⟨

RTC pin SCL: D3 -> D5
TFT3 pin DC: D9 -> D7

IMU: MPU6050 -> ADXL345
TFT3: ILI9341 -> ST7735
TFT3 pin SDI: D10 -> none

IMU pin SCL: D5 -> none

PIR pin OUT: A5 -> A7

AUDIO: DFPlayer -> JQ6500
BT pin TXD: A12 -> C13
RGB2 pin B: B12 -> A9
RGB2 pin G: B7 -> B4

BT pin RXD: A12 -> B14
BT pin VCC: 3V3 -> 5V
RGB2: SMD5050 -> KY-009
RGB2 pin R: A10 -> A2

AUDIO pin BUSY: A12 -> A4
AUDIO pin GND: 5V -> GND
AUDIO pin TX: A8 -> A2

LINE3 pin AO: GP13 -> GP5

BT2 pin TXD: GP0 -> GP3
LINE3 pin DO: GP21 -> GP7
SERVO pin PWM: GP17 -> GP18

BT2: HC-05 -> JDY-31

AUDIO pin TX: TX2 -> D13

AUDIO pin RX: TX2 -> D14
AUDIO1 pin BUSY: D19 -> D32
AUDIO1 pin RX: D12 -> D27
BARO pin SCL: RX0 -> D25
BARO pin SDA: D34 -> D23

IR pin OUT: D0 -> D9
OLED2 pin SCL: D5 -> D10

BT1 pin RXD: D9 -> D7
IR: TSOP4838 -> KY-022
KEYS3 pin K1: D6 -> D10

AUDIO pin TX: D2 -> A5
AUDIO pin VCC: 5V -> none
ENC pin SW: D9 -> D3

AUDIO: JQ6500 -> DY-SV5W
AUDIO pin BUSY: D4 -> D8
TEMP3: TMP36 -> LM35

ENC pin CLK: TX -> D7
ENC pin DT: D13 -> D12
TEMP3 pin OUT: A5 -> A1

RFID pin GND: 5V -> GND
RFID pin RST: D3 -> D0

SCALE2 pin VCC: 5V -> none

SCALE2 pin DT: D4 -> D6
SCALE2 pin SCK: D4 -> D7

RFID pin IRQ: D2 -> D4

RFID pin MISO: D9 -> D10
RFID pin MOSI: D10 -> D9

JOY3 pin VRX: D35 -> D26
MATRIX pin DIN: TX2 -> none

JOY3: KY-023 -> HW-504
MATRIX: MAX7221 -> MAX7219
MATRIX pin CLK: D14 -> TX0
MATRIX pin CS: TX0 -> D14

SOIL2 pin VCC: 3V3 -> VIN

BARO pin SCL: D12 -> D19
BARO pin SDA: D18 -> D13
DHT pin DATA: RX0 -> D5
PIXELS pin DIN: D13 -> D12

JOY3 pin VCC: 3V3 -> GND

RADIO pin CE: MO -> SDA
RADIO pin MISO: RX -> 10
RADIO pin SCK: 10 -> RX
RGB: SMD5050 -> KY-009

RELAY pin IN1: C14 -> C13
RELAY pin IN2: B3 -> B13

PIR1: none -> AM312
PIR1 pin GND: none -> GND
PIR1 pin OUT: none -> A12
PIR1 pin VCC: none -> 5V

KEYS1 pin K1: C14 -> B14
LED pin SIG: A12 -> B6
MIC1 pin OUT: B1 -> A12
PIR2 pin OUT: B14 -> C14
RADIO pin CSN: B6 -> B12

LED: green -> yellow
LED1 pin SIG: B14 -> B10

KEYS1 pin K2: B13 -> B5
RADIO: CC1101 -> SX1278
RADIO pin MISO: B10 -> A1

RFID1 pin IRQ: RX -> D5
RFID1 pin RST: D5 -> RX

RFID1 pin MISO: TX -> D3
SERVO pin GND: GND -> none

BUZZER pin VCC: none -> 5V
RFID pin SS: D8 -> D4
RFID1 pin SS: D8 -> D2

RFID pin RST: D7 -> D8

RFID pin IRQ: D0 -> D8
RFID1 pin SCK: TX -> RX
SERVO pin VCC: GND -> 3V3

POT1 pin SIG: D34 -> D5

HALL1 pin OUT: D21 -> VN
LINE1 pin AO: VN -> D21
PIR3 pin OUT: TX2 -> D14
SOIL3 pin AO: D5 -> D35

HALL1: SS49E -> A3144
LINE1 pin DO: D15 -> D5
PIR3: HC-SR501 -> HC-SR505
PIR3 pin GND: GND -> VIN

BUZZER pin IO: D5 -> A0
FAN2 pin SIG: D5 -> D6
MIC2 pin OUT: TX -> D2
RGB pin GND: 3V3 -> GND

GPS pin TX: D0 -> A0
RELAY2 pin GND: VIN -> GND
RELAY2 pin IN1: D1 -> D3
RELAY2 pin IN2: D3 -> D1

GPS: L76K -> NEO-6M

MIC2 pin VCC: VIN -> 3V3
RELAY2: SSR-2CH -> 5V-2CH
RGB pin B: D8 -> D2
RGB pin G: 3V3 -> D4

⟩

### Aim of the exercise
The stretch of entries above that starts with the line containing "SOIL2 pin VCC: 3V3 -> VIN" and goes on through the line containing "RELAY2: SSR-2CH -> 5V-2CH" is to be transcribed exactly, and no other line is to be transcribed.

### Solution to the exercise
SOIL2 pin VCC: 3V3 -> VIN

BARO pin SCL: D12 -> D19
BARO pin SDA: D18 -> D13
DHT pin DATA: RX0 -> D5
PIXELS pin DIN: D13 -> D12

JOY3 pin VCC: 3V3 -> GND

RADIO pin CE: MO -> SDA
RADIO pin MISO: RX -> 10
RADIO pin SCK: 10 -> RX
RGB: SMD5050 -> KY-009

RELAY pin IN1: C14 -> C13
RELAY pin IN2: B3 -> B13

PIR1: none -> AM312
PIR1 pin GND: none -> GND
PIR1 pin OUT: none -> A12
PIR1 pin VCC: none -> 5V

KEYS1 pin K1: C14 -> B14
LED pin SIG: A12 -> B6
MIC1 pin OUT: B1 -> A12
PIR2 pin OUT: B14 -> C14
RADIO pin CSN: B6 -> B12

LED: green -> yellow
LED1 pin SIG: B14 -> B10

KEYS1 pin K2: B13 -> B5
RADIO: CC1101 -> SX1278
RADIO pin MISO: B10 -> A1

RFID1 pin IRQ: RX -> D5
RFID1 pin RST: D5 -> RX

RFID1 pin MISO: TX -> D3
SERVO pin GND: GND -> none

BUZZER pin VCC: none -> 5V
RFID pin SS: D8 -> D4
RFID1 pin SS: D8 -> D2

RFID pin RST: D7 -> D8

RFID pin IRQ: D0 -> D8
RFID1 pin SCK: TX -> RX
SERVO pin VCC: GND -> 3V3

POT1 pin SIG: D34 -> D5

HALL1 pin OUT: D21 -> VN
LINE1 pin AO: VN -> D21
PIR3 pin OUT: TX2 -> D14
SOIL3 pin AO: D5 -> D35

HALL1: SS49E -> A3144
LINE1 pin DO: D15 -> D5
PIR3: HC-SR501 -> HC-SR505
PIR3 pin GND: GND -> VIN

BUZZER pin IO: D5 -> A0
FAN2 pin SIG: D5 -> D6
MIC2 pin OUT: TX -> D2
RGB pin GND: 3V3 -> GND

GPS pin TX: D0 -> A0
RELAY2 pin GND: VIN -> GND
RELAY2 pin IN1: D1 -> D3
RELAY2 pin IN2: D3 -> D1

GPS: L76K -> NEO-6M

MIC2 pin VCC: VIN -> 3V3
RELAY2: SSR-2CH -> 5V-2CH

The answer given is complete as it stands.